- DIRECTIONS -
With the pictures left out, output the records below exactly.

- SOURCE MATERIAL -
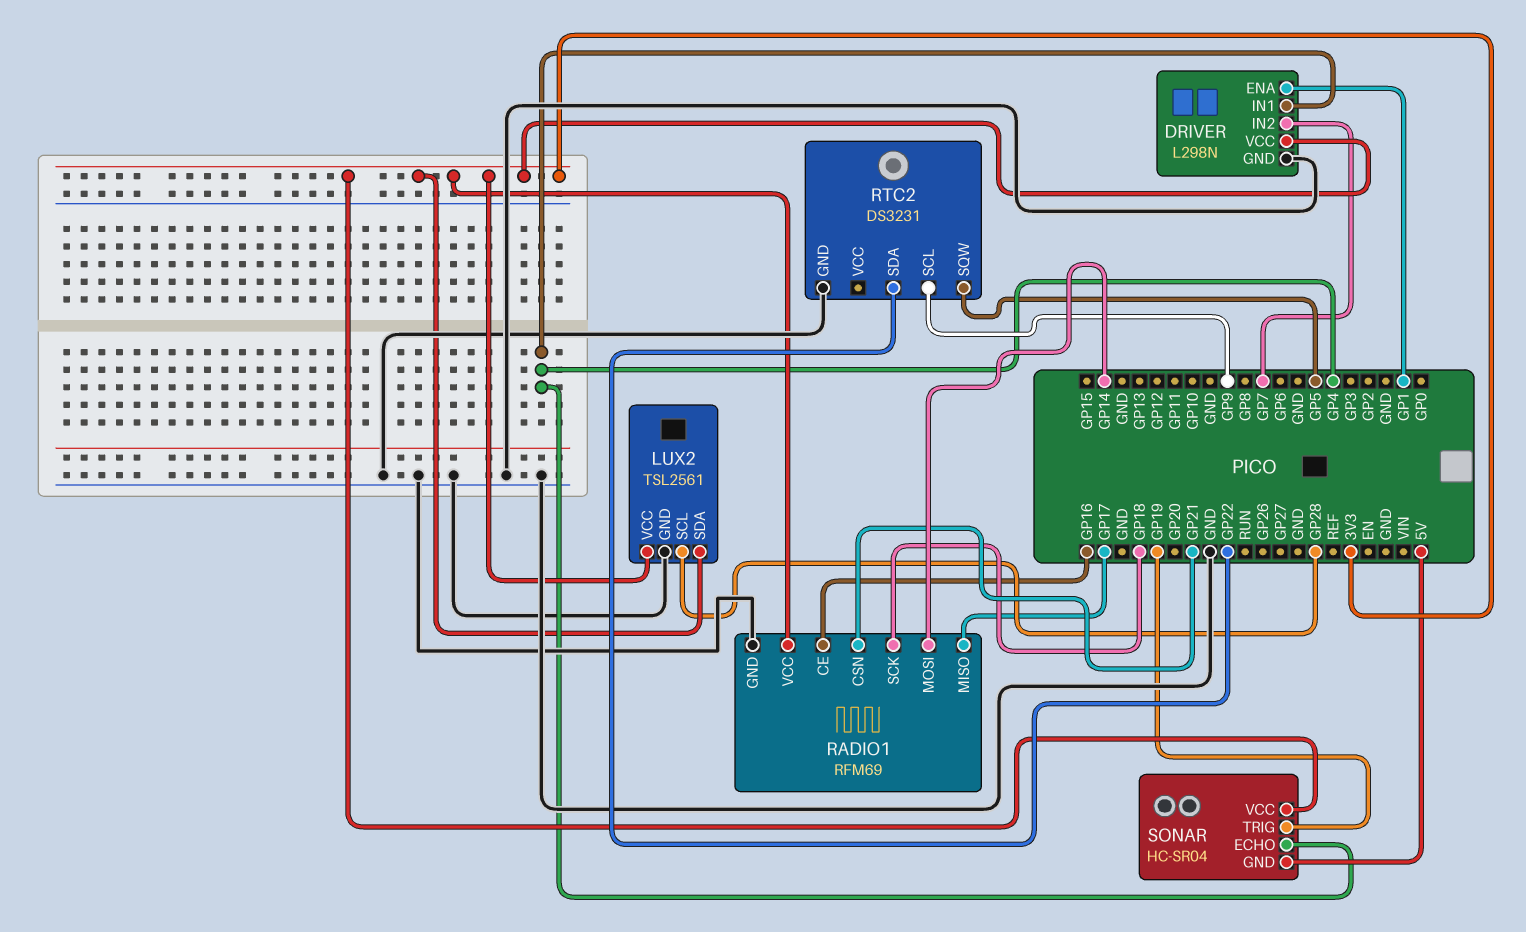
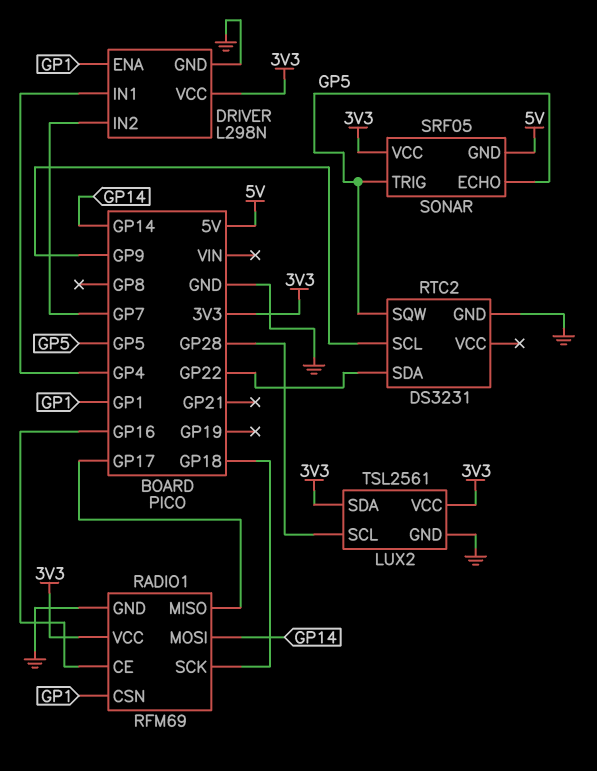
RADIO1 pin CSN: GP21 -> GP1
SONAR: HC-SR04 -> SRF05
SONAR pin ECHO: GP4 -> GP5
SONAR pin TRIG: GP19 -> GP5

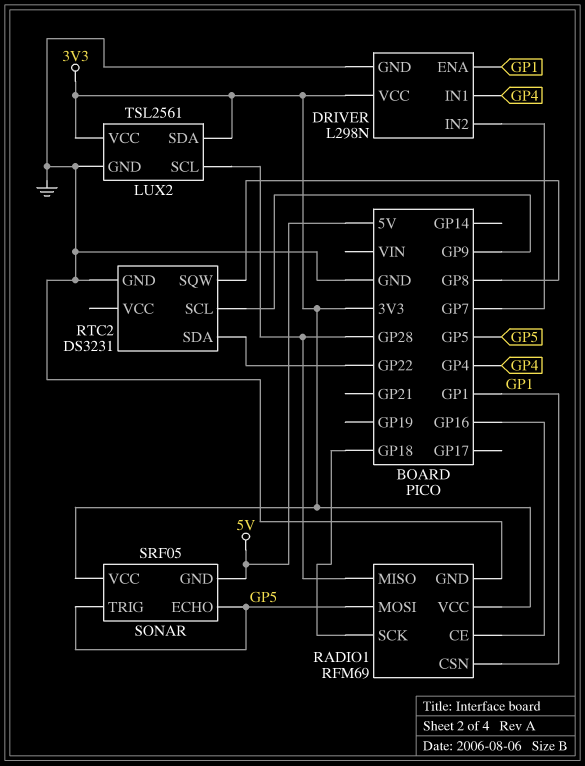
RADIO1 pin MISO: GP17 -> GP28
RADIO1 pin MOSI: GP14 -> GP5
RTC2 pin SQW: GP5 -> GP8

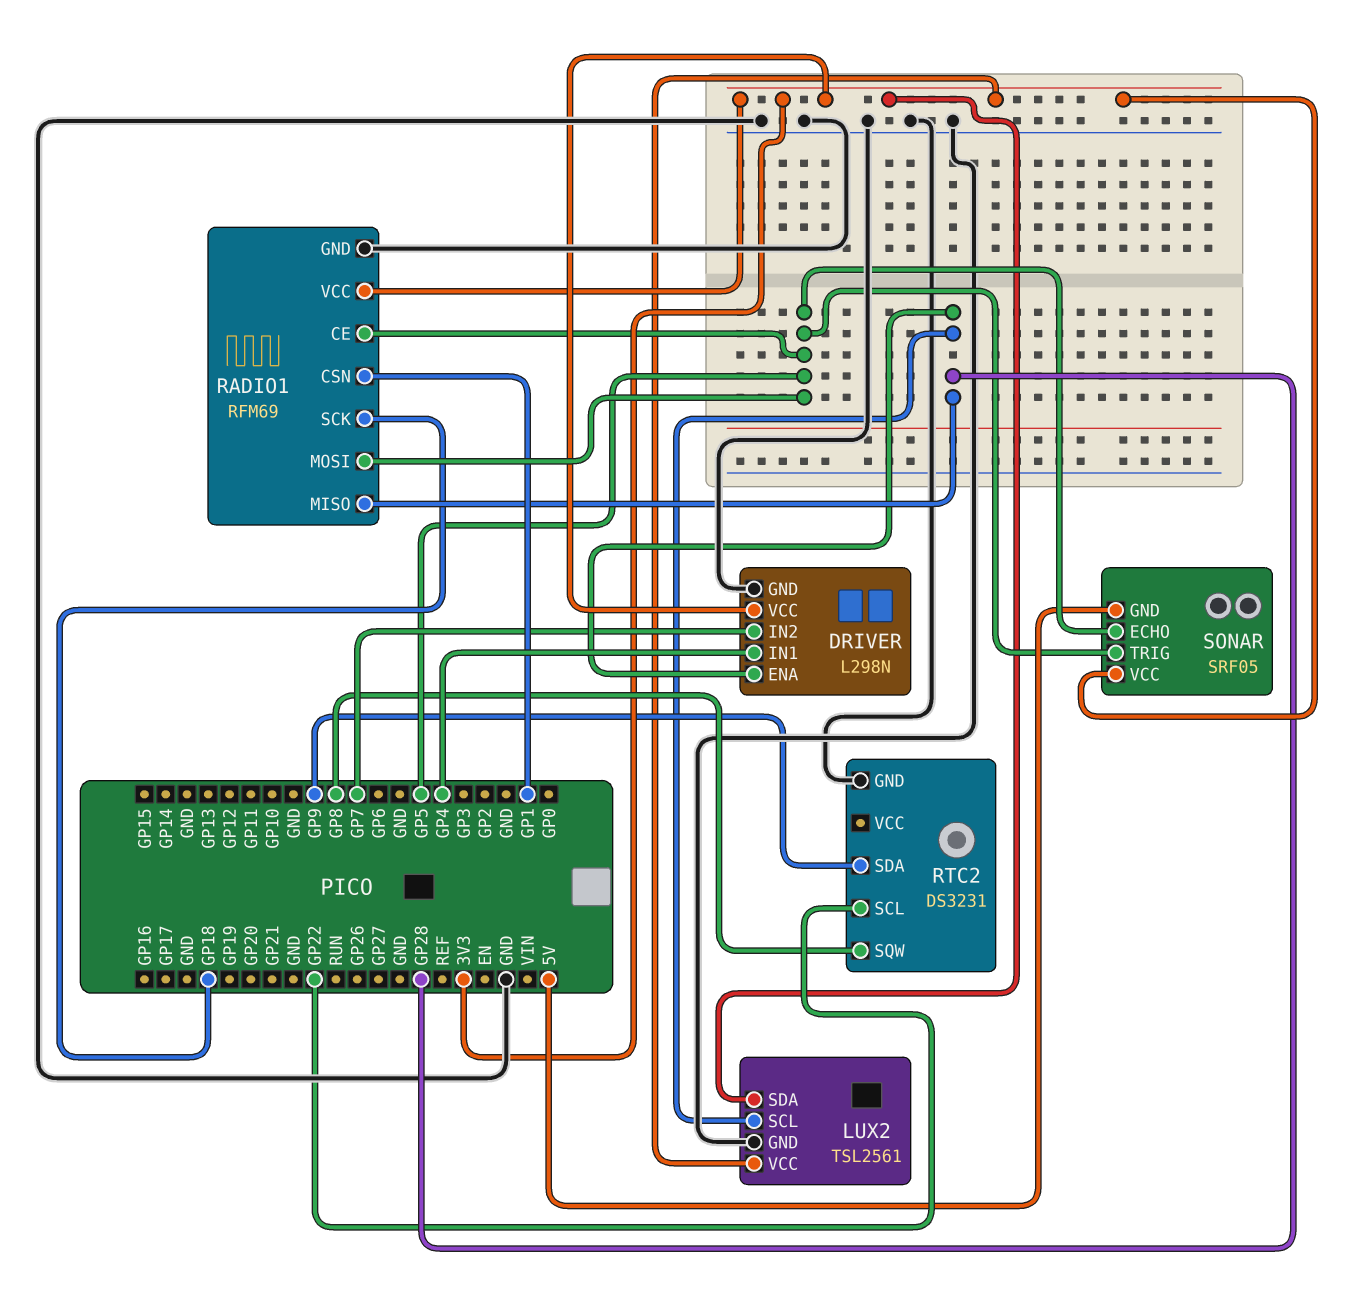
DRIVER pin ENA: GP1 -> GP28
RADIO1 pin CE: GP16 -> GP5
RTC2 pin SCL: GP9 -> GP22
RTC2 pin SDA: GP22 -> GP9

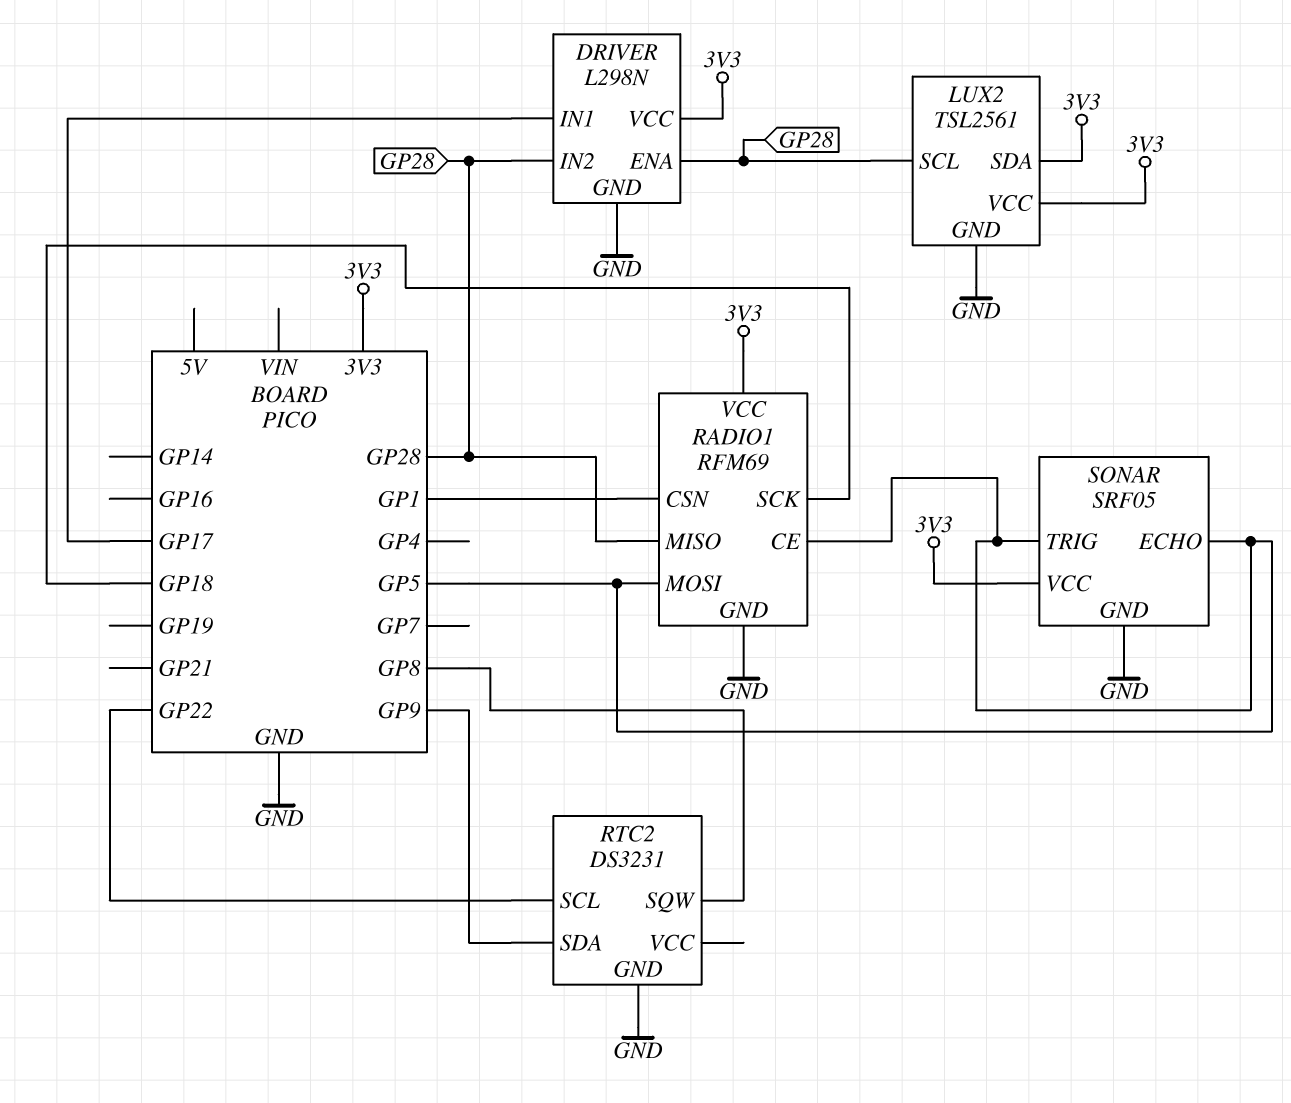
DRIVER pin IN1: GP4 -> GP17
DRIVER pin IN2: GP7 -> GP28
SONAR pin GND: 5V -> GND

- ANSWER FOR THIS EXERCISE -
RADIO1 pin CSN: GP21 -> GP1
SONAR: HC-SR04 -> SRF05
SONAR pin ECHO: GP4 -> GP5
SONAR pin TRIG: GP19 -> GP5

RADIO1 pin MISO: GP17 -> GP28
RADIO1 pin MOSI: GP14 -> GP5
RTC2 pin SQW: GP5 -> GP8

DRIVER pin ENA: GP1 -> GP28
RADIO1 pin CE: GP16 -> GP5
RTC2 pin SCL: GP9 -> GP22
RTC2 pin SDA: GP22 -> GP9

DRIVER pin IN1: GP4 -> GP17
DRIVER pin IN2: GP7 -> GP28
SONAR pin GND: 5V -> GND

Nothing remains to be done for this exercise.